**Task requirements**
Set down all of the records exactly, leaving none out.

--- START ---

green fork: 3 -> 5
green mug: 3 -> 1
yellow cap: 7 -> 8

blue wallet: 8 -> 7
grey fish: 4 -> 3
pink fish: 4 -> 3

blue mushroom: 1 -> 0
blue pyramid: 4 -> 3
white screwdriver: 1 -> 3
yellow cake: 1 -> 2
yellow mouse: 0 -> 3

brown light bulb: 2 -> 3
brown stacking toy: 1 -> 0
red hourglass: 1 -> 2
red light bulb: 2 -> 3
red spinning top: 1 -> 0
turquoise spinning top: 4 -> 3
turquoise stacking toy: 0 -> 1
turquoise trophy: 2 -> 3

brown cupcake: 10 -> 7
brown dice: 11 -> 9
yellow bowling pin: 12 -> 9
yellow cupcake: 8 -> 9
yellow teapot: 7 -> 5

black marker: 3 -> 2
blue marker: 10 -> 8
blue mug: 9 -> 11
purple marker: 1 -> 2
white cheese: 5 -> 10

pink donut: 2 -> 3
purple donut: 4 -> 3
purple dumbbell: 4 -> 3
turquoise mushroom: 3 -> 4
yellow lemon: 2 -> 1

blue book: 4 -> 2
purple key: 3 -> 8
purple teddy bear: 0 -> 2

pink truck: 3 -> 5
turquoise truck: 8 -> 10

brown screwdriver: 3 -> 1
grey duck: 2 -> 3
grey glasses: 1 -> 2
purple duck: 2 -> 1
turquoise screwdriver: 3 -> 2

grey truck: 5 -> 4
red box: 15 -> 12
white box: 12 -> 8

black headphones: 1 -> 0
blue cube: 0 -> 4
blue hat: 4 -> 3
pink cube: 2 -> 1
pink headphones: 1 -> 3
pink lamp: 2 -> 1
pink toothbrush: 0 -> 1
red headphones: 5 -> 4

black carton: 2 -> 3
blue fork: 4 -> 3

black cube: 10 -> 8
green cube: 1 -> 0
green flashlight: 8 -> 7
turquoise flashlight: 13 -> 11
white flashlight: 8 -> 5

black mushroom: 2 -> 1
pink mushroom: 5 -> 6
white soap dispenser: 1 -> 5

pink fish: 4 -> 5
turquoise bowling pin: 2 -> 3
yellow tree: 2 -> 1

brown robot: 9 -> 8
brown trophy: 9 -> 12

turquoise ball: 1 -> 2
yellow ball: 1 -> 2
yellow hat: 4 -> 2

--- END ---

**Solution for this exercise**
green fork: 3 -> 5
green mug: 3 -> 1
yellow cap: 7 -> 8

blue wallet: 8 -> 7
grey fish: 4 -> 3
pink fish: 4 -> 3

blue mushroom: 1 -> 0
blue pyramid: 4 -> 3
white screwdriver: 1 -> 3
yellow cake: 1 -> 2
yellow mouse: 0 -> 3

brown light bulb: 2 -> 3
brown stacking toy: 1 -> 0
red hourglass: 1 -> 2
red light bulb: 2 -> 3
red spinning top: 1 -> 0
turquoise spinning top: 4 -> 3
turquoise stacking toy: 0 -> 1
turquoise trophy: 2 -> 3

brown cupcake: 10 -> 7
brown dice: 11 -> 9
yellow bowling pin: 12 -> 9
yellow cupcake: 8 -> 9
yellow teapot: 7 -> 5

black marker: 3 -> 2
blue marker: 10 -> 8
blue mug: 9 -> 11
purple marker: 1 -> 2
white cheese: 5 -> 10

pink donut: 2 -> 3
purple donut: 4 -> 3
purple dumbbell: 4 -> 3
turquoise mushroom: 3 -> 4
yellow lemon: 2 -> 1

blue book: 4 -> 2
purple key: 3 -> 8
purple teddy bear: 0 -> 2

pink truck: 3 -> 5
turquoise truck: 8 -> 10

brown screwdriver: 3 -> 1
grey duck: 2 -> 3
grey glasses: 1 -> 2
purple duck: 2 -> 1
turquoise screwdriver: 3 -> 2

grey truck: 5 -> 4
red box: 15 -> 12
white box: 12 -> 8

black headphones: 1 -> 0
blue cube: 0 -> 4
blue hat: 4 -> 3
pink cube: 2 -> 1
pink headphones: 1 -> 3
pink lamp: 2 -> 1
pink toothbrush: 0 -> 1
red headphones: 5 -> 4

black carton: 2 -> 3
blue fork: 4 -> 3

black cube: 10 -> 8
green cube: 1 -> 0
green flashlight: 8 -> 7
turquoise flashlight: 13 -> 11
white flashlight: 8 -> 5

black mushroom: 2 -> 1
pink mushroom: 5 -> 6
white soap dispenser: 1 -> 5

pink fish: 4 -> 5
turquoise bowling pin: 2 -> 3
yellow tree: 2 -> 1

brown robot: 9 -> 8
brown trophy: 9 -> 12

turquoise ball: 1 -> 2
yellow ball: 1 -> 2
yellow hat: 4 -> 2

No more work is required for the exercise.